Information provided START

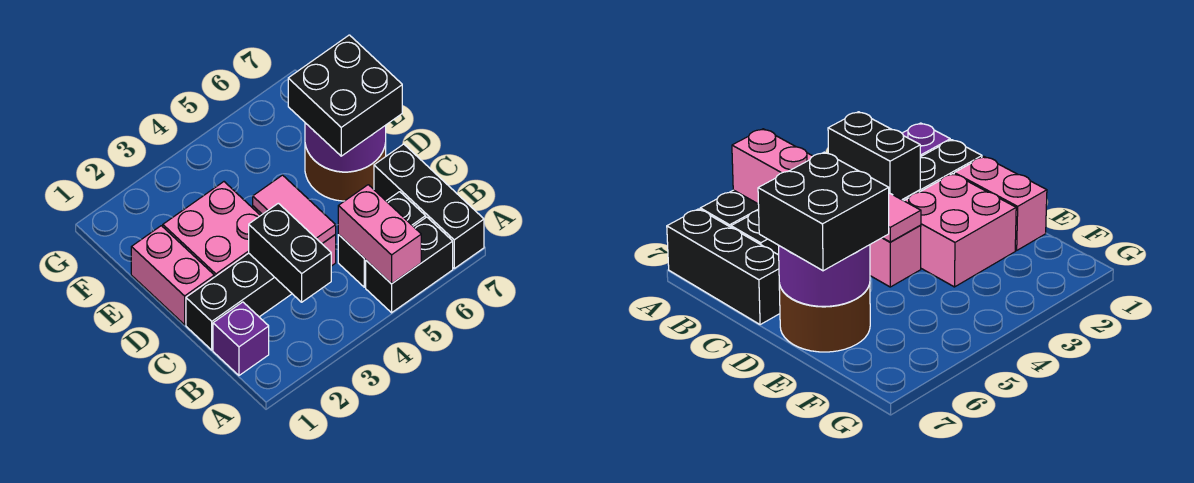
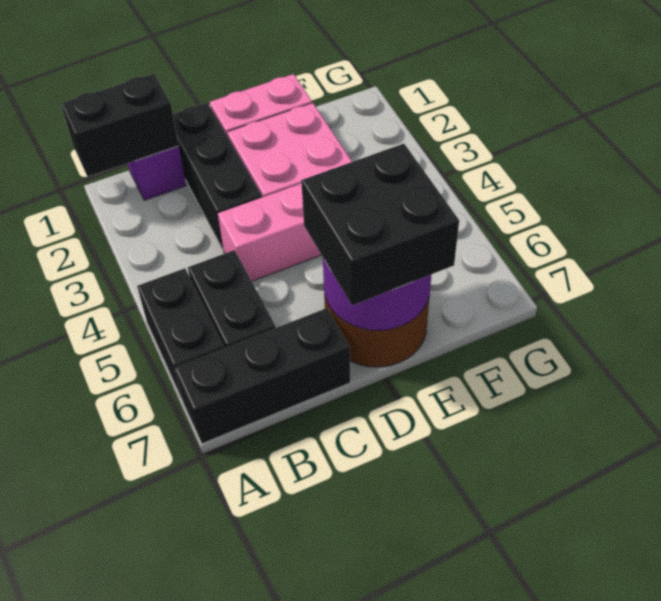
pink brick A5:B5 level 2 -> none
black brick B3:C3 level 2 -> black brick A1:B1 level 2
pink tile C4:D4 level 2 -> none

Information provided END

Required action:
Nothing but an exact copy of the data, without pictures, should be returned.

Answer to this exercise:
pink brick A5:B5 level 2 -> none
black brick B3:C3 level 2 -> black brick A1:B1 level 2
pink tile C4:D4 level 2 -> none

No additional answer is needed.